__INFORMATION GIVEN__
Content starts

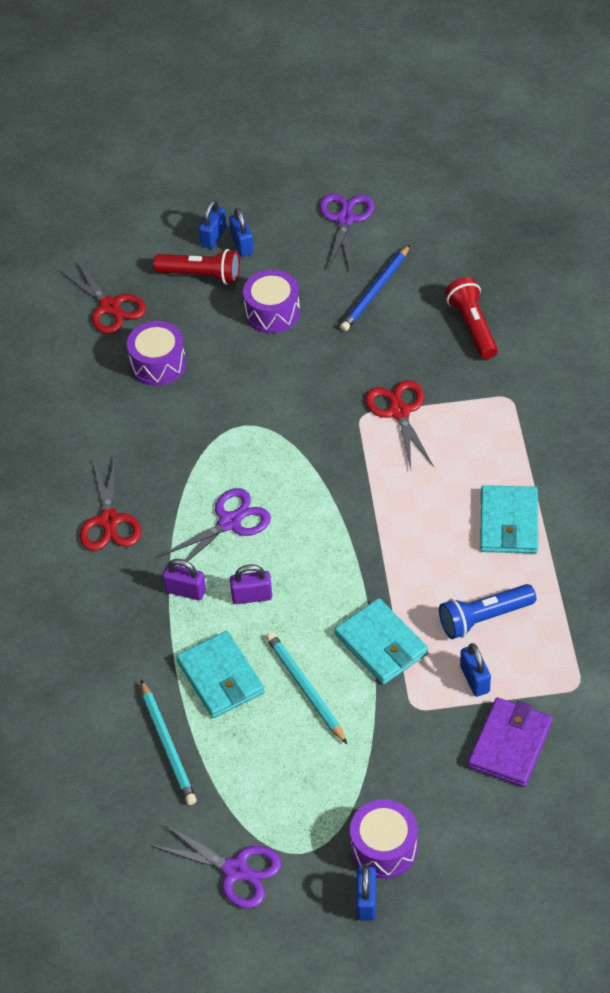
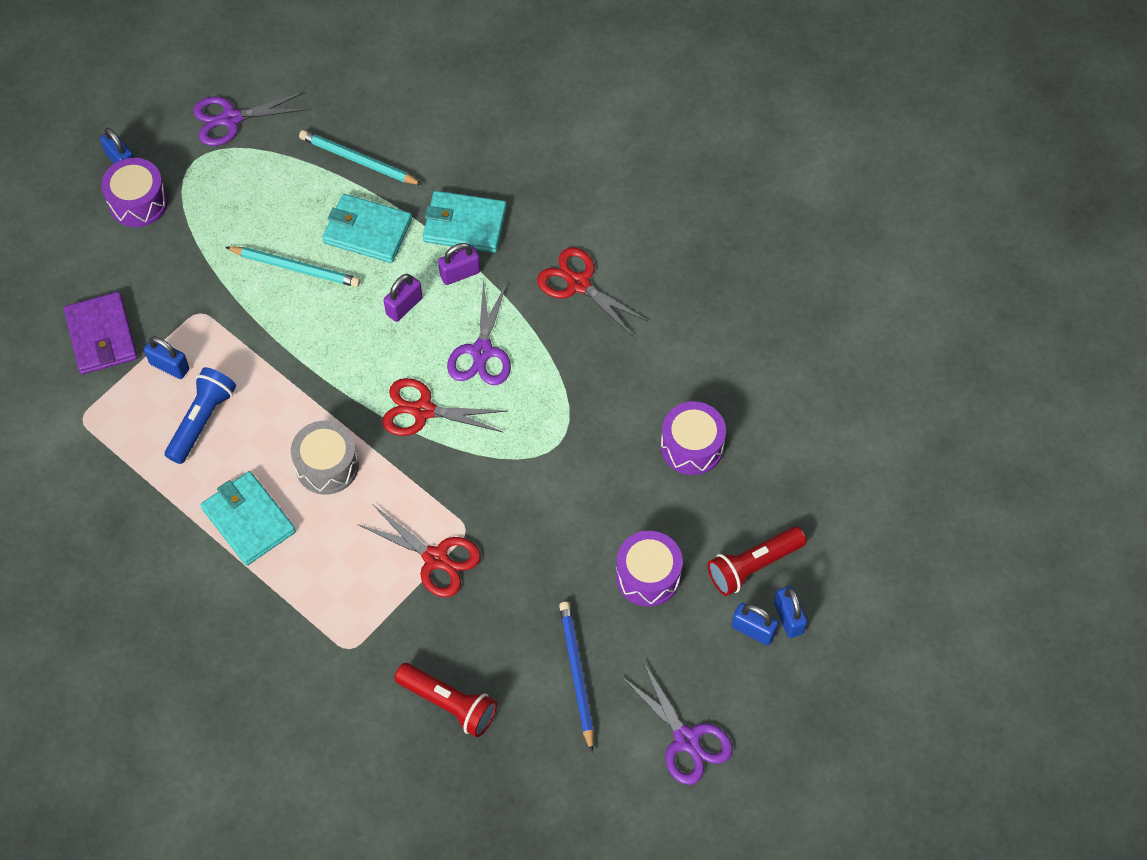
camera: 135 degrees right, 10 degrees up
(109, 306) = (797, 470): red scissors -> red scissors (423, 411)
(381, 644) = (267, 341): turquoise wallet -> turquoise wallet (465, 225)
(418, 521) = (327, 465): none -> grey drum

Content ends
Content starts

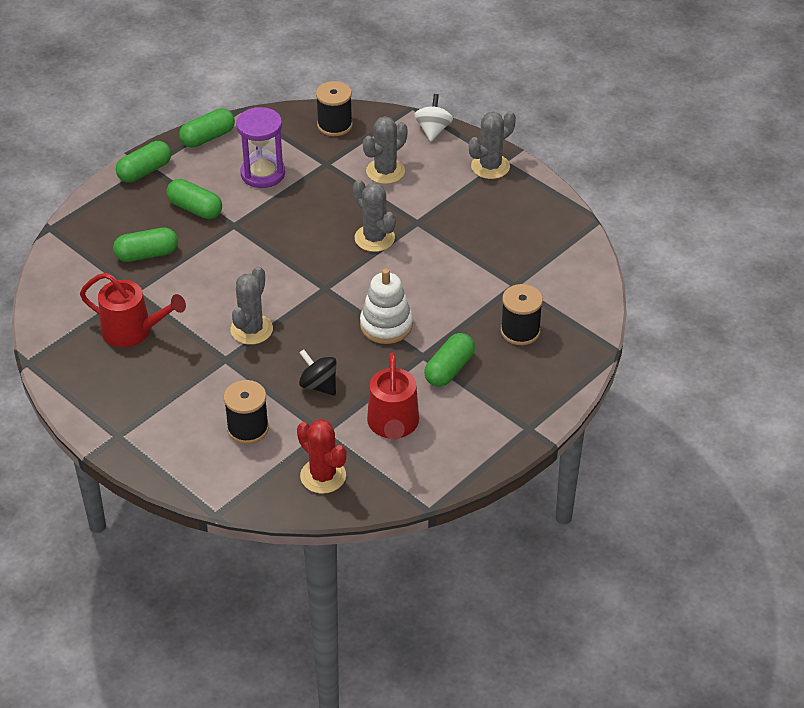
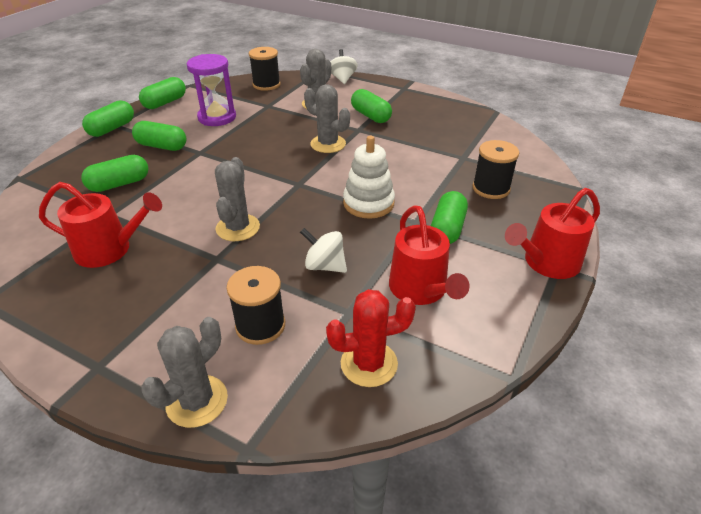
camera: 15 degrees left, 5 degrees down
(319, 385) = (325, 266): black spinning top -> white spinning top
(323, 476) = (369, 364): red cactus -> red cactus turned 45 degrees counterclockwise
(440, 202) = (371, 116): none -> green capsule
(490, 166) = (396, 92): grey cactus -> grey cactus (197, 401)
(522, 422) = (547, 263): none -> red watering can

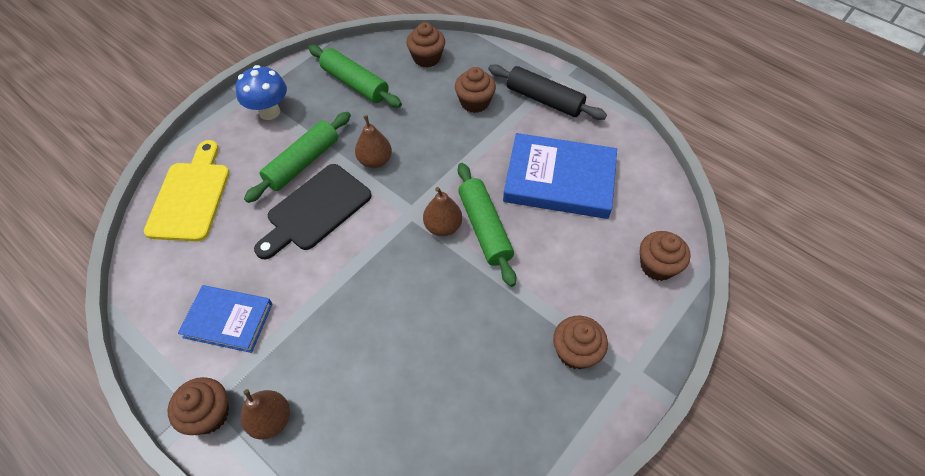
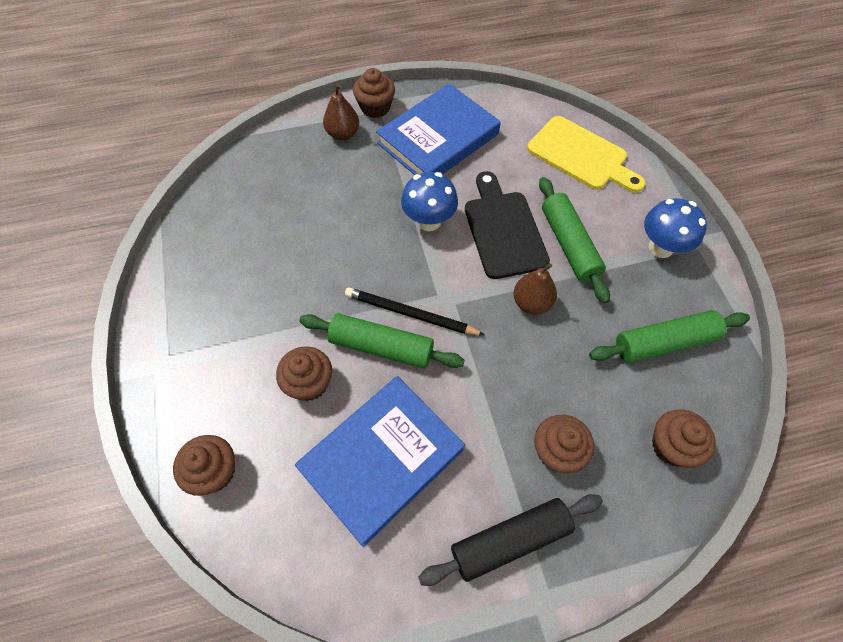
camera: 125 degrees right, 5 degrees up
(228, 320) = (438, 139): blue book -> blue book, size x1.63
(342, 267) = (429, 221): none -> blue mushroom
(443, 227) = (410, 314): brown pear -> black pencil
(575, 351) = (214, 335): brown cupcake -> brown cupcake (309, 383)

Content ends

Among the lines above, list those that contain the word "degrees".

camera: 135 degrees right, 10 degrees up
camera: 15 degrees left, 5 degrees down
(323, 476) = (369, 364): red cactus -> red cactus turned 45 degrees counterclockwise
camera: 125 degrees right, 5 degrees up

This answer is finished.